[Before-and-after scene images]
=== Section Start ===

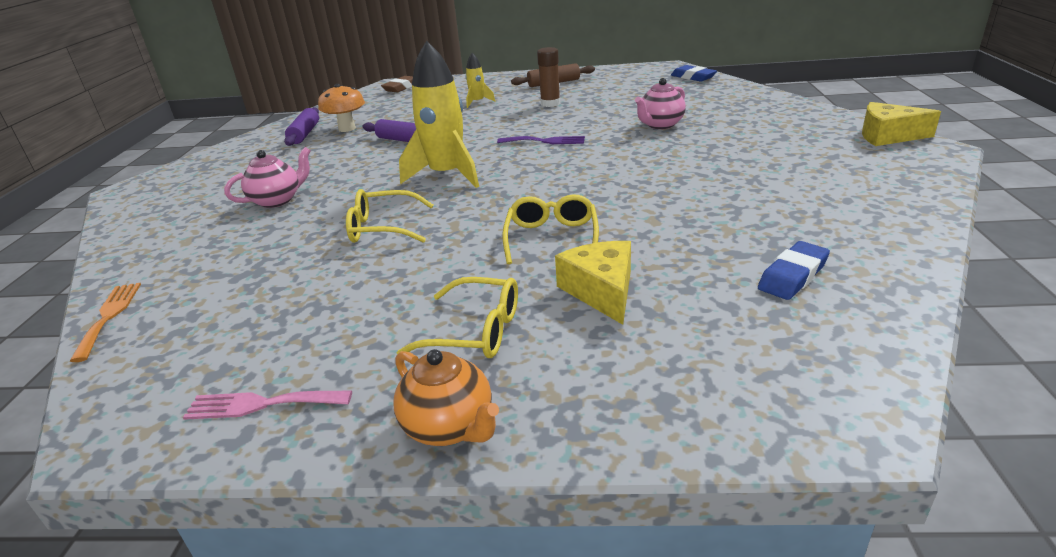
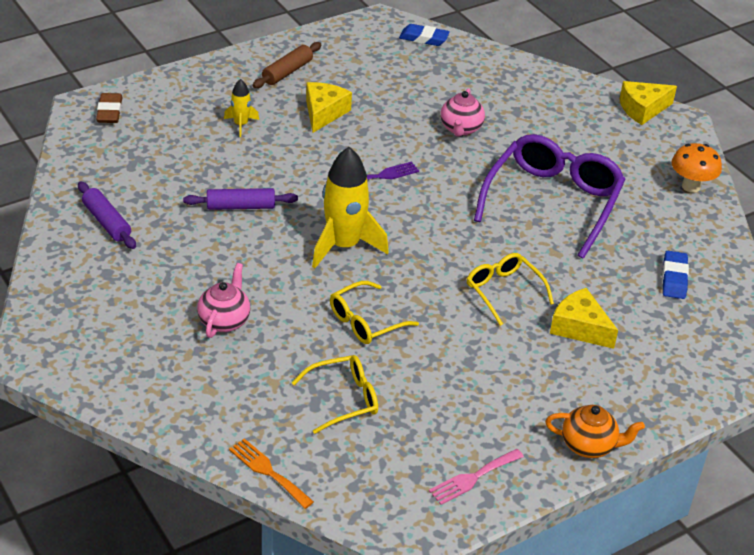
camera: 40 degrees left, 10 degrees up
orange mushroom [318,84,365,132] -> orange mushroom moved to [671,143,722,193]
yellow glasses [396,277,518,358] -> yellow glasses moved to [291,355,378,434]
brown glue stick [537,47,560,107] -> yellow cheese [306,82,352,133]
none -> purple glasses [474,134,626,259]

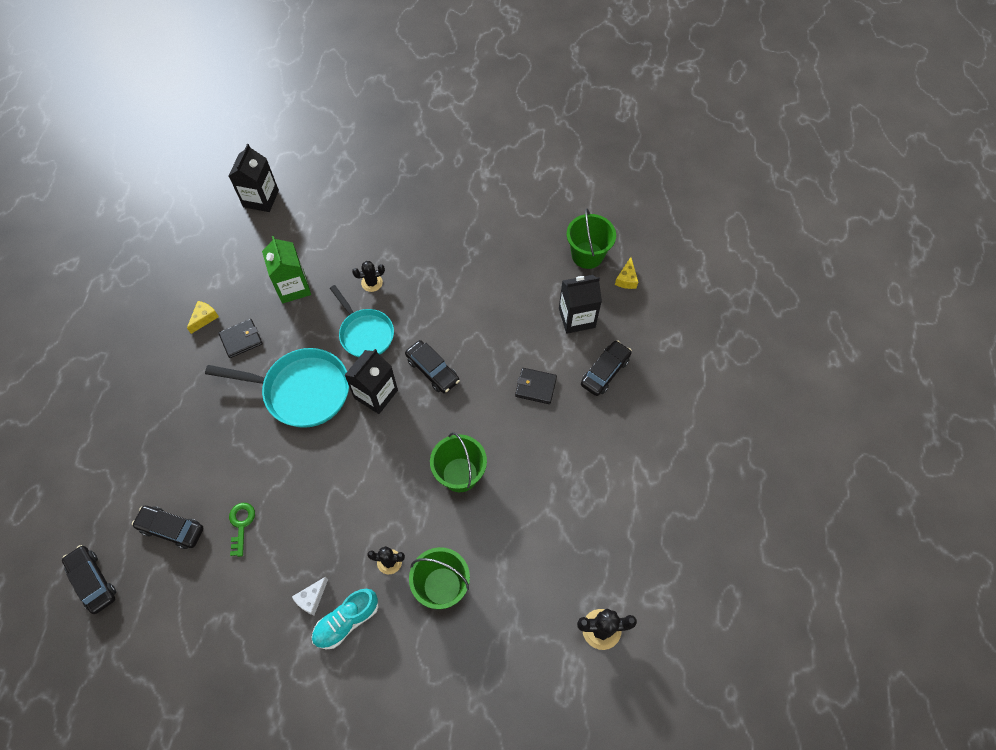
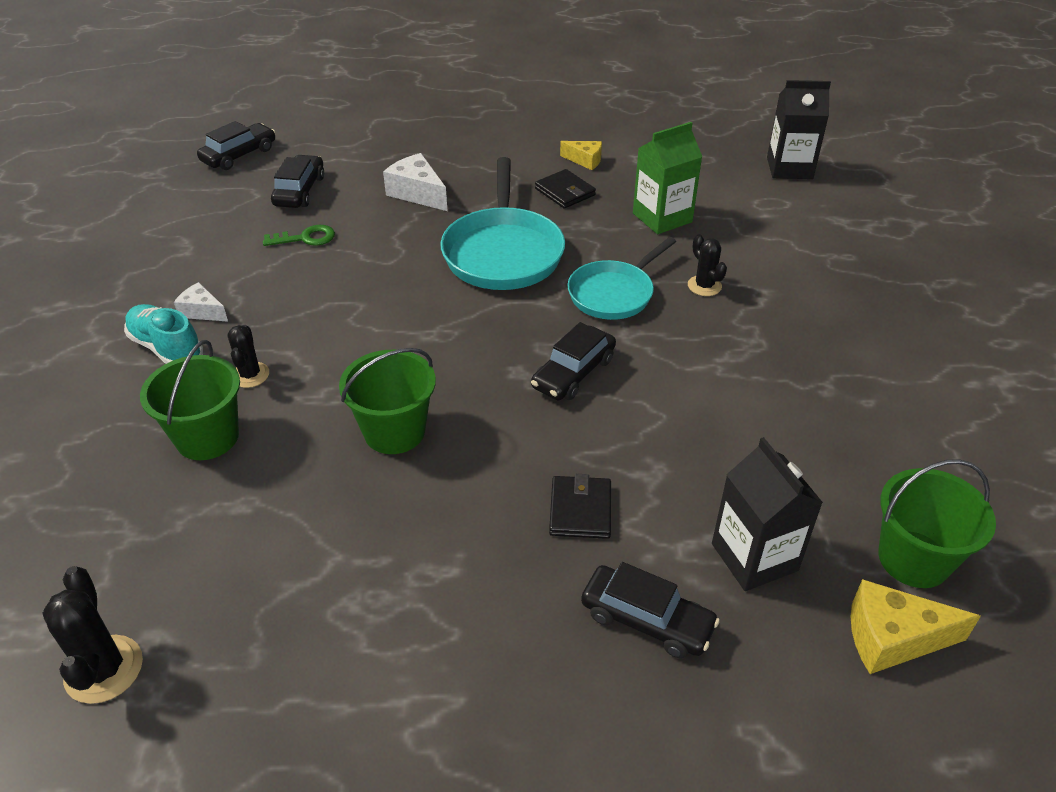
camera: 80 degrees right, 20 degrees down
black carton [345,349,398,414] -> none
yellow cheese [615,257,638,289] -> yellow cheese [851,579,981,674], size x1.60
none -> white cheese [383,153,448,211]

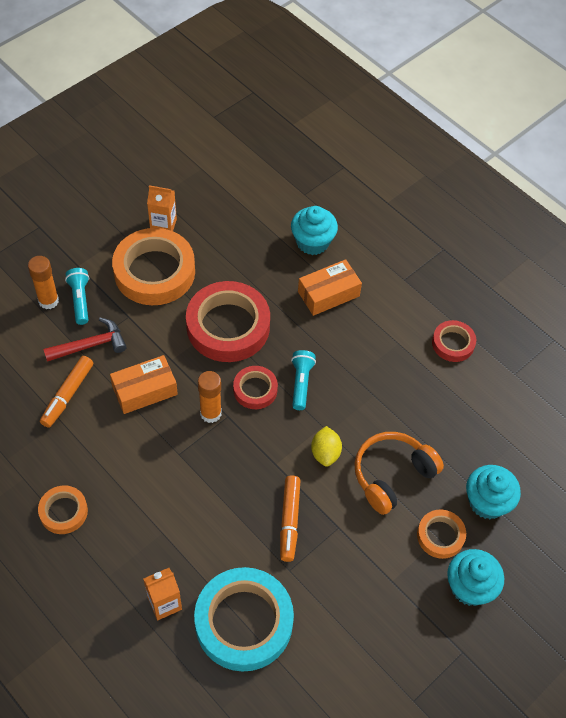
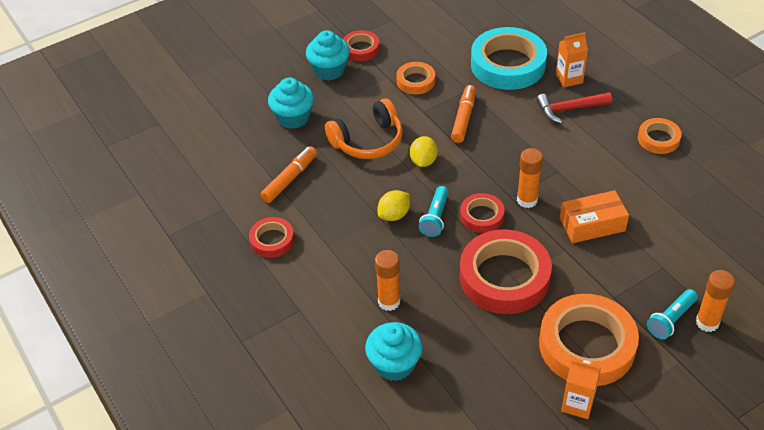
camera: 165 degrees left, 10 degrees down
orange marker [40,356,93,428] -> orange marker moved to [261,146,317,203]
red hammer [43,317,127,362] -> red hammer moved to [536,92,612,124]
turquoise flashlight [65,268,89,325] -> turquoise flashlight turned 45 degrees clockwise [647,289,698,339]
orange box [298,259,362,316] -> orange glue stick [375,250,400,311]
orange tape [417,509,466,559] -> orange tape moved to [396,62,435,94]
none -> red tape [343,30,380,61]
none -> yellow lemon [378,190,410,221]

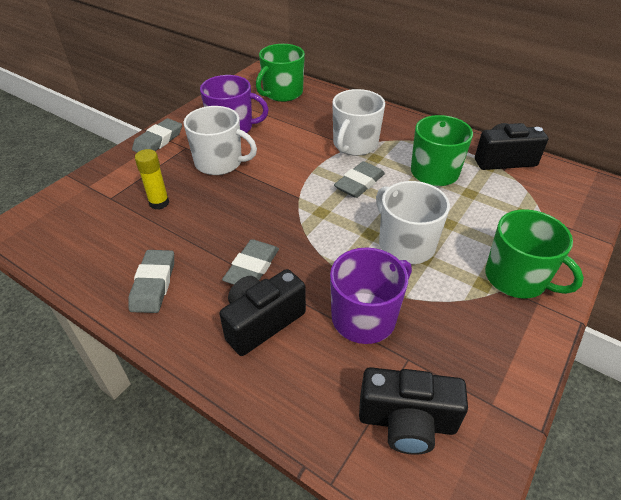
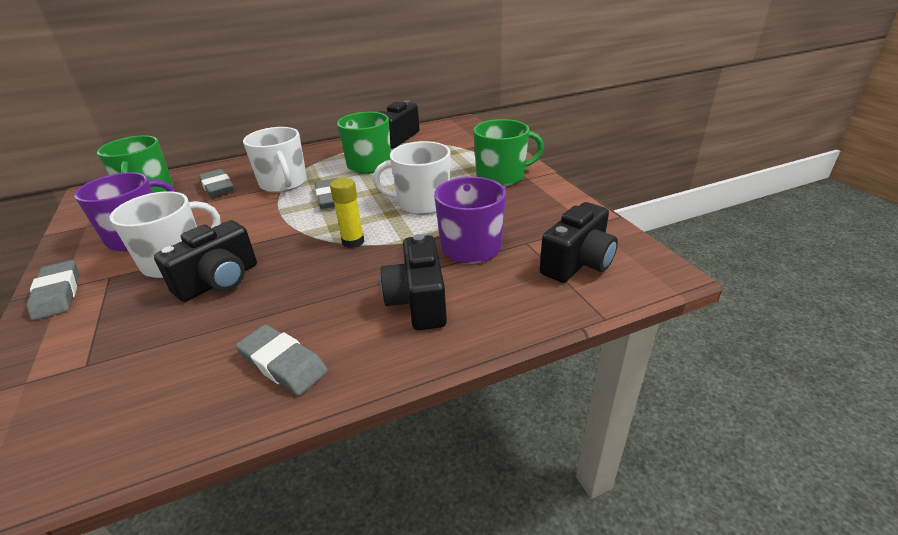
camera: 55 degrees left, 10 degrees down
yellow glue stick [135,149,169,210] -> yellow glue stick moved to [330,178,364,248]
grey eraser [222,239,279,285] -> grey eraser moved to [199,169,234,197]
none -> black camera [154,220,257,302]

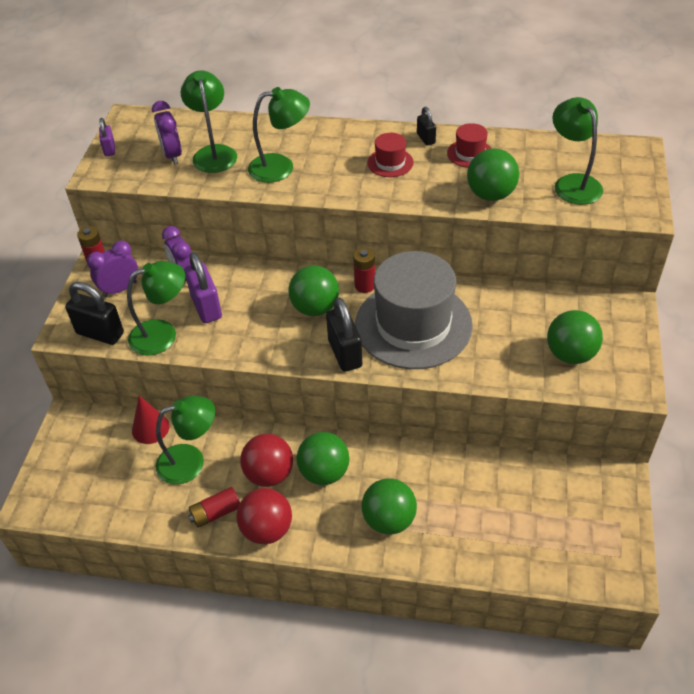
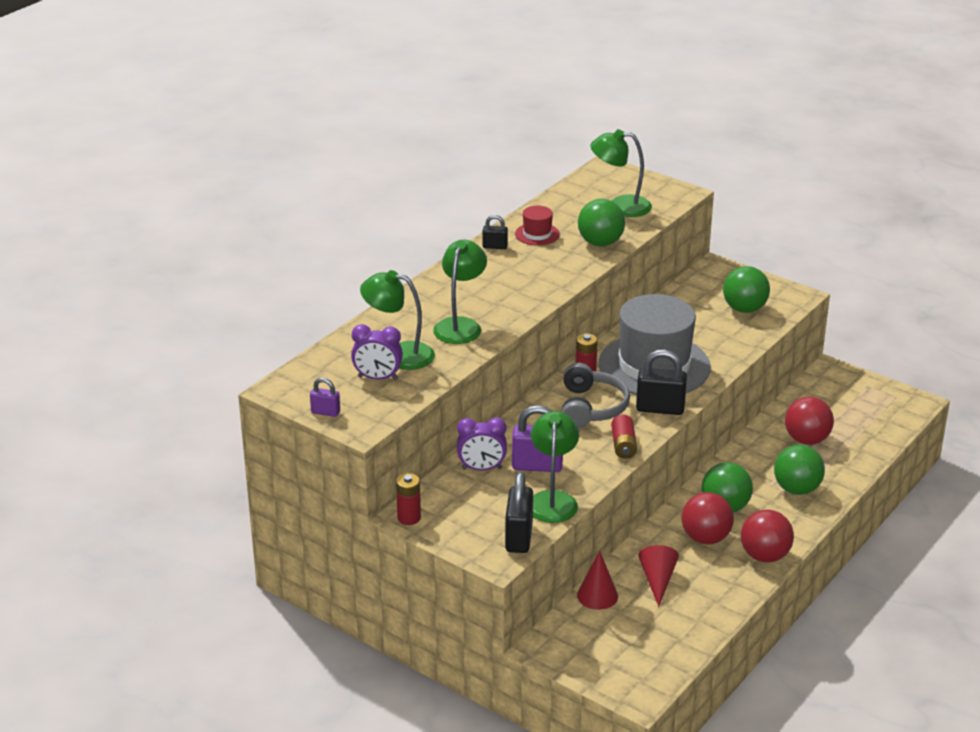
camera: 65 degrees left, 15 degrees down
black padlock [65,282,124,345] -> black padlock turned 45 degrees counterclockwise [505,472,533,553]
purple clock [87,241,138,297] -> none
green lamp [156,396,215,485] -> red cone [638,545,679,607]
red battery [188,487,240,528] -> red battery moved to [611,414,637,459]
green ball [289,265,339,316] -> grey headphones [562,363,630,428]
red hat [367,133,414,177] -> none
none -> red ball [785,396,834,445]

=== Section End ===

= WHAT TO WORK ON =
Exactly as written, restate all of the data, leaving out the images.

= RESPONSE TO THIS TASK =
camera: 40 degrees left, 10 degrees up
orange mushroom [318,84,365,132] -> orange mushroom moved to [671,143,722,193]
yellow glasses [396,277,518,358] -> yellow glasses moved to [291,355,378,434]
brown glue stick [537,47,560,107] -> yellow cheese [306,82,352,133]
none -> purple glasses [474,134,626,259]

camera: 80 degrees right, 20 degrees down
black carton [345,349,398,414] -> none
yellow cheese [615,257,638,289] -> yellow cheese [851,579,981,674], size x1.60
none -> white cheese [383,153,448,211]

camera: 165 degrees left, 10 degrees down
orange marker [40,356,93,428] -> orange marker moved to [261,146,317,203]
red hammer [43,317,127,362] -> red hammer moved to [536,92,612,124]
turquoise flashlight [65,268,89,325] -> turquoise flashlight turned 45 degrees clockwise [647,289,698,339]
orange box [298,259,362,316] -> orange glue stick [375,250,400,311]
orange tape [417,509,466,559] -> orange tape moved to [396,62,435,94]
none -> red tape [343,30,380,61]
none -> yellow lemon [378,190,410,221]

camera: 55 degrees left, 10 degrees down
yellow glue stick [135,149,169,210] -> yellow glue stick moved to [330,178,364,248]
grey eraser [222,239,279,285] -> grey eraser moved to [199,169,234,197]
none -> black camera [154,220,257,302]

camera: 65 degrees left, 15 degrees down
black padlock [65,282,124,345] -> black padlock turned 45 degrees counterclockwise [505,472,533,553]
purple clock [87,241,138,297] -> none
green lamp [156,396,215,485] -> red cone [638,545,679,607]
red battery [188,487,240,528] -> red battery moved to [611,414,637,459]
green ball [289,265,339,316] -> grey headphones [562,363,630,428]
red hat [367,133,414,177] -> none
none -> red ball [785,396,834,445]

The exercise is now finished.